**** Dataset ****
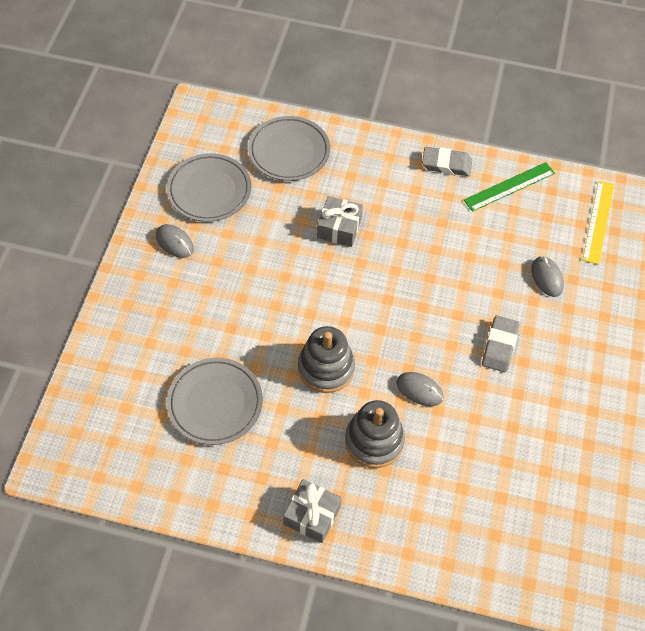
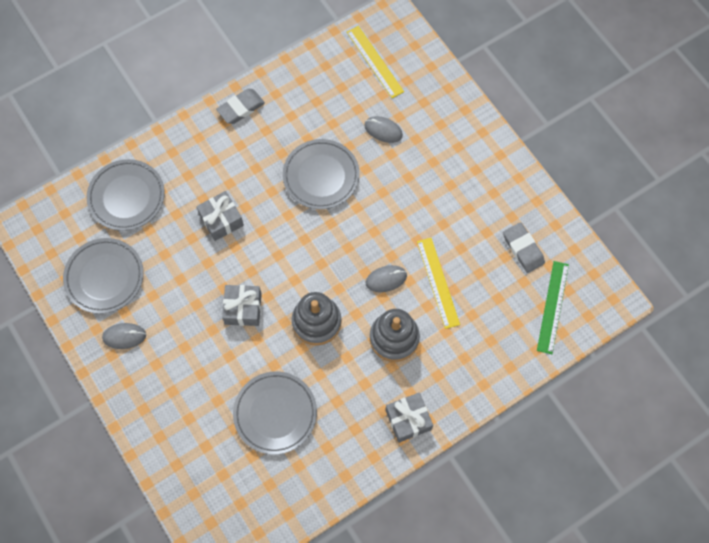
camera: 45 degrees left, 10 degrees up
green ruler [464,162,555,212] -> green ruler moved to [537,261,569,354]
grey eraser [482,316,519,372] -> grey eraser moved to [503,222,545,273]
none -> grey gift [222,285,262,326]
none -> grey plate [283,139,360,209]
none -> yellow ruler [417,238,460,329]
****
**** Dataset ****
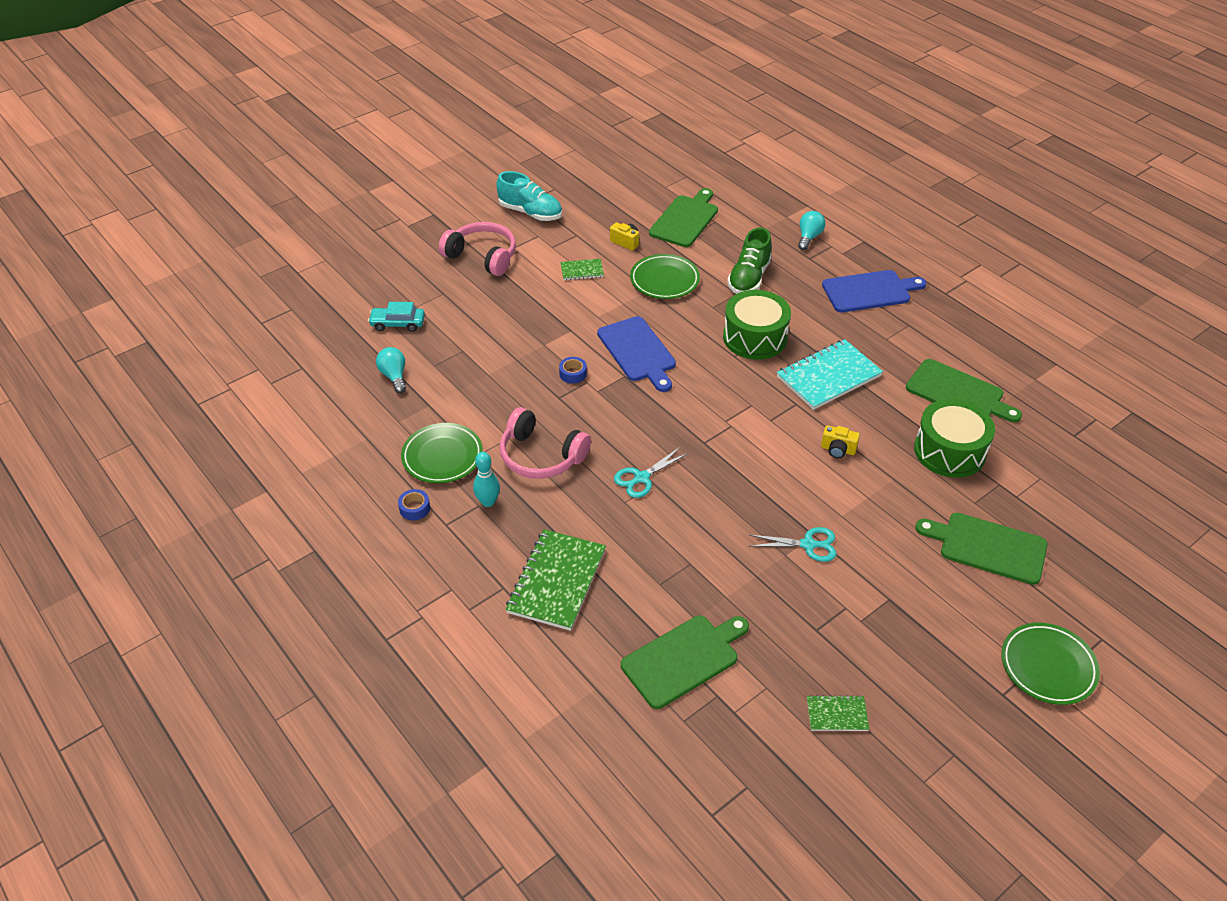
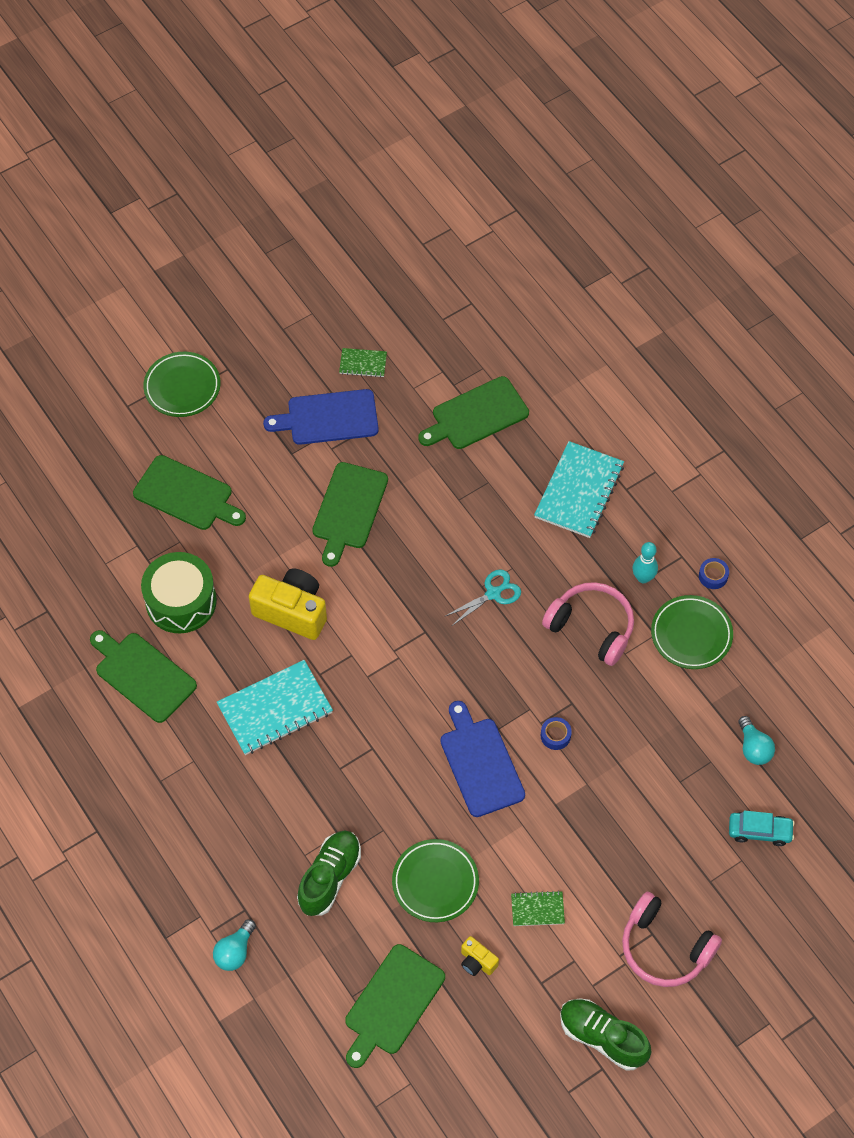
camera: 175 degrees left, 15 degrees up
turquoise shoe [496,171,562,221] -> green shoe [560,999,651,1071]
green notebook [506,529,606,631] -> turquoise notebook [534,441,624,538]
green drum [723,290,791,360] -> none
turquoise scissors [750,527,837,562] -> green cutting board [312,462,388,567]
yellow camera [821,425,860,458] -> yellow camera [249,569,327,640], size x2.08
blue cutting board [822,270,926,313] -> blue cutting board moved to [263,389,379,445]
****
Problem description — When you reach the line containing "turquoise scissors [750,527,837,562]" in the data above, start copying exactly, and stop after the line containing "blue cutting board [822,270,926,313]".

Written reply —
turquoise scissors [750,527,837,562] -> green cutting board [312,462,388,567]
yellow camera [821,425,860,458] -> yellow camera [249,569,327,640], size x2.08
blue cutting board [822,270,926,313] -> blue cutting board moved to [263,389,379,445]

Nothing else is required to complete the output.